■ ABOUT THIS TASK:
Please return the data that follows precisely as written, but without the images.

Shape state change listings

▽

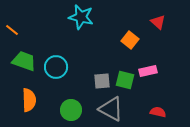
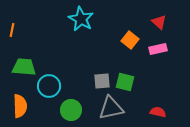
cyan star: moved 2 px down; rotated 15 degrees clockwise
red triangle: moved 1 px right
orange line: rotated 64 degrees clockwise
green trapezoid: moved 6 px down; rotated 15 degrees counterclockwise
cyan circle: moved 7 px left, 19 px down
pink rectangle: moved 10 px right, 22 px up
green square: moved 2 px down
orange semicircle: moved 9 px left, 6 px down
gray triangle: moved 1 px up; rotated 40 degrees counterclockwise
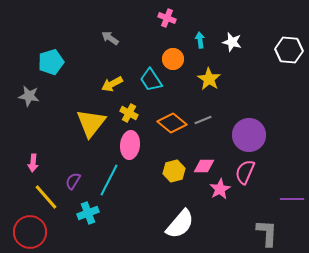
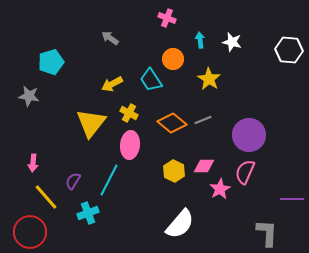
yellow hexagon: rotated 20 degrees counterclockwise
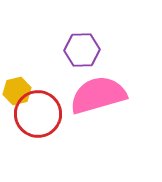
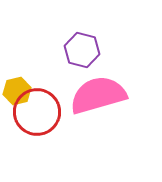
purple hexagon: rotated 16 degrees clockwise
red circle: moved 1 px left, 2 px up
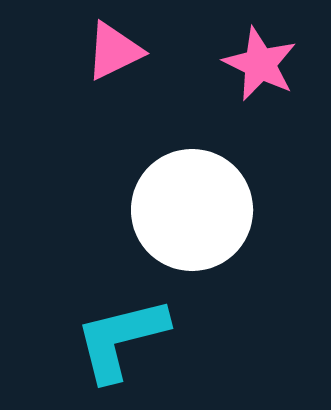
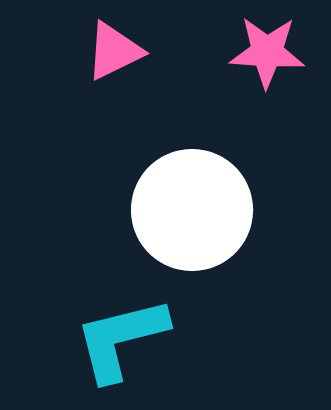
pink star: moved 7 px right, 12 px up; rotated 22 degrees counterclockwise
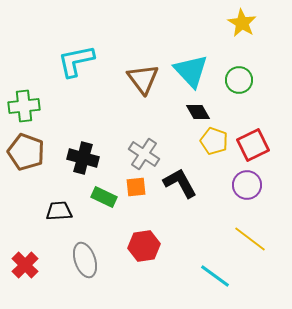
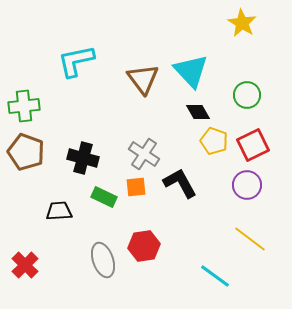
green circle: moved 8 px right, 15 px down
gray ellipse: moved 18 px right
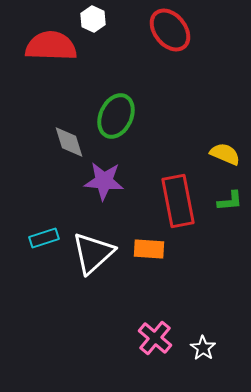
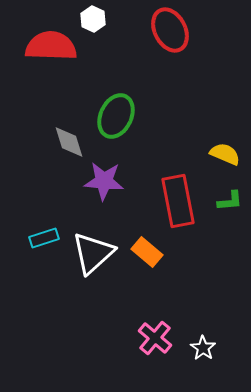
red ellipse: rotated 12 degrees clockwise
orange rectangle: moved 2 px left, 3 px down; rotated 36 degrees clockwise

△

■ RESULT OF THIS TASK:
cyan star: moved 2 px down; rotated 15 degrees clockwise
red triangle: moved 1 px right
orange line: rotated 64 degrees clockwise
green trapezoid: moved 6 px down; rotated 15 degrees counterclockwise
cyan circle: moved 7 px left, 19 px down
pink rectangle: moved 10 px right, 22 px up
green square: moved 2 px down
orange semicircle: moved 9 px left, 6 px down
gray triangle: moved 1 px up; rotated 40 degrees counterclockwise
yellow hexagon: rotated 20 degrees counterclockwise
purple hexagon: rotated 16 degrees clockwise
red circle: moved 1 px left, 2 px up
pink star: moved 7 px right, 12 px up; rotated 22 degrees counterclockwise
green circle: moved 8 px right, 15 px down
gray ellipse: moved 18 px right
red ellipse: rotated 12 degrees clockwise
orange rectangle: moved 2 px left, 3 px down; rotated 36 degrees clockwise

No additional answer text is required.